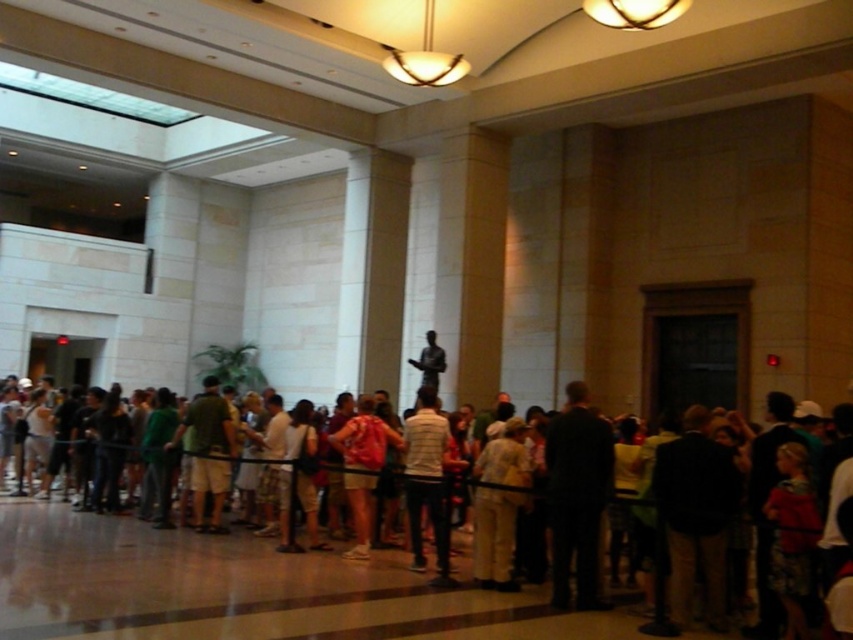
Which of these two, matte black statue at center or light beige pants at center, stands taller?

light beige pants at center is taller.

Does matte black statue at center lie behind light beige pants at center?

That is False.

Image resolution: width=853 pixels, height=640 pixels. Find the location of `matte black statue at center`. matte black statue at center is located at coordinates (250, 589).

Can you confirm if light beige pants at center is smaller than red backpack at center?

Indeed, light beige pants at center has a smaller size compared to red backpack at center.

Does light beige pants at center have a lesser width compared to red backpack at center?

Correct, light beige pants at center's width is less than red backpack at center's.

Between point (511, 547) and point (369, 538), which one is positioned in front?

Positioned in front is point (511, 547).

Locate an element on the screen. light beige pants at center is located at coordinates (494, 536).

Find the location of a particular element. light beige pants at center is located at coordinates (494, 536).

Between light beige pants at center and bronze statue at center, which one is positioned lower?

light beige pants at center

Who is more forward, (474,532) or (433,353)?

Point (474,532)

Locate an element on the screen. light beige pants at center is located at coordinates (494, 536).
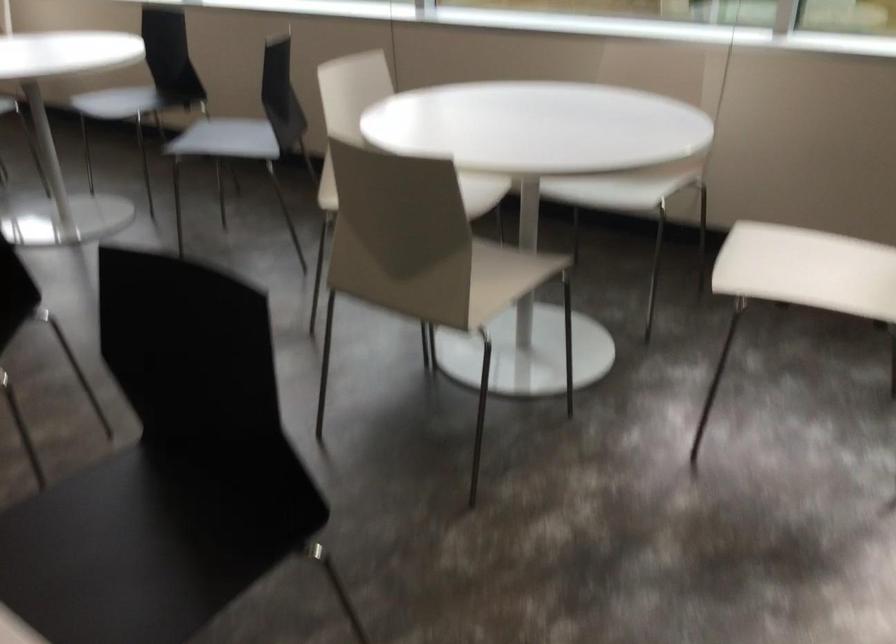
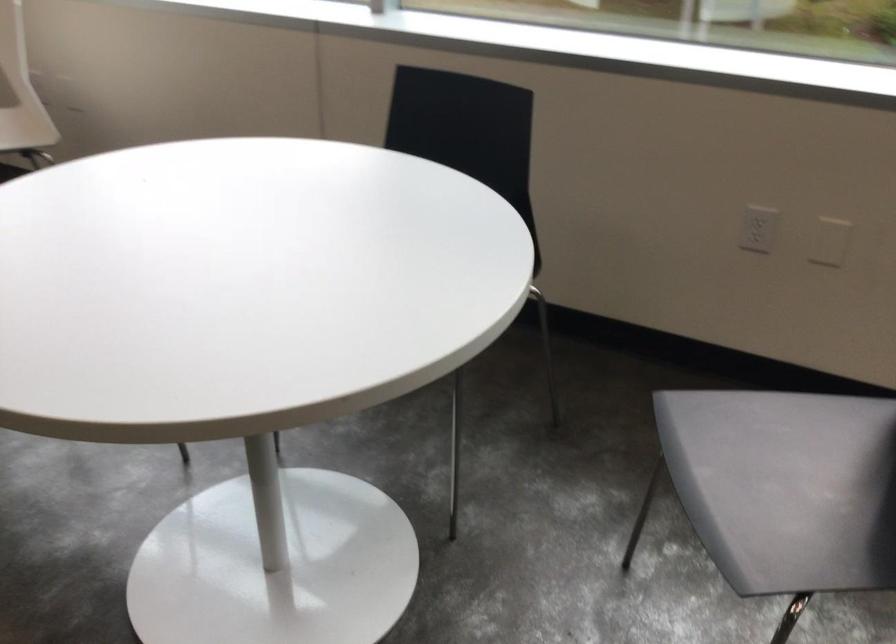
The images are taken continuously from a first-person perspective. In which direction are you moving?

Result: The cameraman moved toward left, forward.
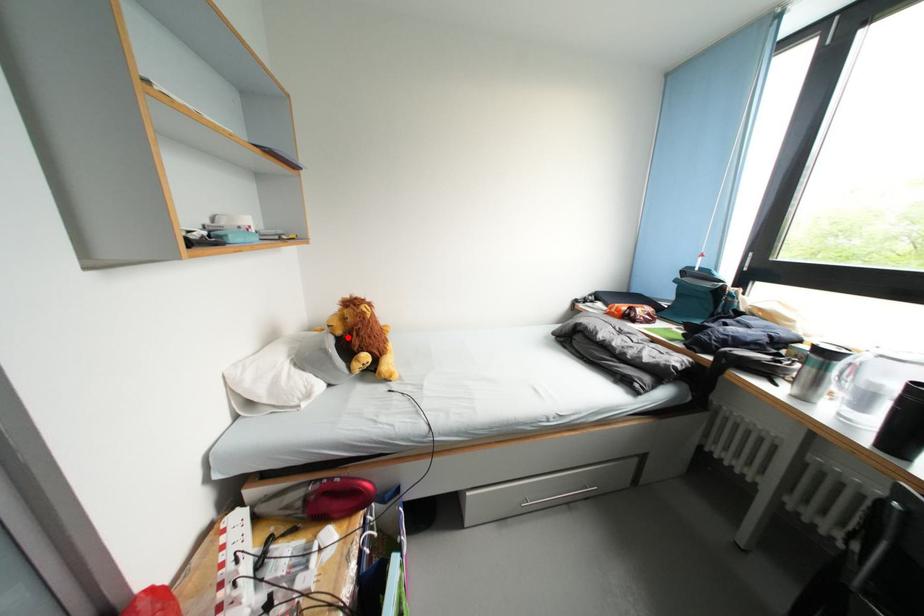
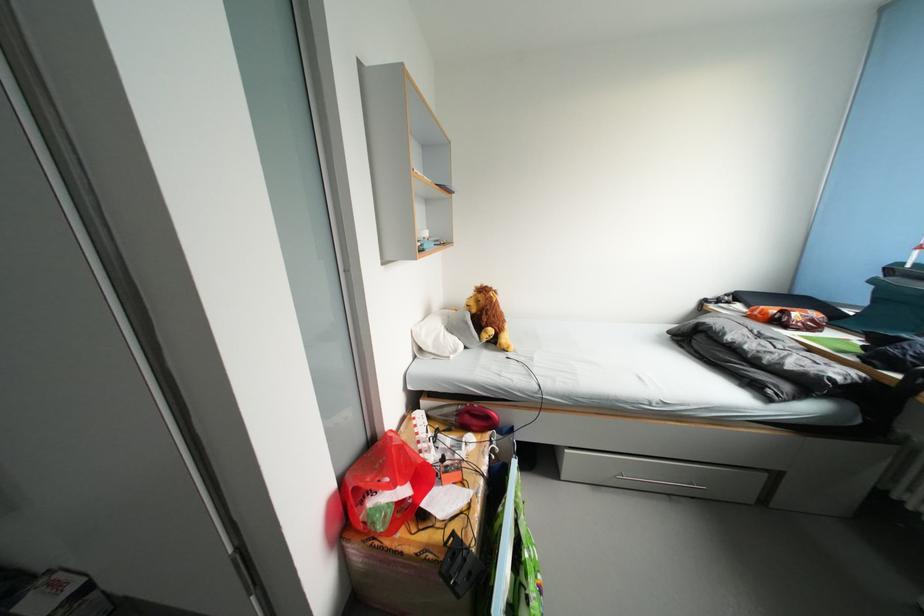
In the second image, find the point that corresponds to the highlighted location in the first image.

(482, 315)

§ **Exercise**: Reproduce every item above word for word, leaving out the picture lines.

§ **Task answer**:
Which of these two, matte black statue at center or light beige pants at center, stands taller?

light beige pants at center is taller.

Does matte black statue at center lie behind light beige pants at center?

That is False.

Image resolution: width=853 pixels, height=640 pixels. Find the location of `matte black statue at center`. matte black statue at center is located at coordinates (250, 589).

Can you confirm if light beige pants at center is smaller than red backpack at center?

Indeed, light beige pants at center has a smaller size compared to red backpack at center.

Does light beige pants at center have a lesser width compared to red backpack at center?

Correct, light beige pants at center's width is less than red backpack at center's.

Between point (511, 547) and point (369, 538), which one is positioned in front?

Positioned in front is point (511, 547).

Locate an element on the screen. light beige pants at center is located at coordinates (494, 536).

Find the location of a particular element. light beige pants at center is located at coordinates (494, 536).

Between light beige pants at center and bronze statue at center, which one is positioned lower?

light beige pants at center

Who is more forward, (474,532) or (433,353)?

Point (474,532)

Locate an element on the screen. light beige pants at center is located at coordinates (494, 536).
The images are taken continuously from a first-person perspective. In which direction are you moving?

Result: The cameraman moved toward left, forward.
In the second image, find the point that corresponds to the highlighted location in the first image.

(482, 315)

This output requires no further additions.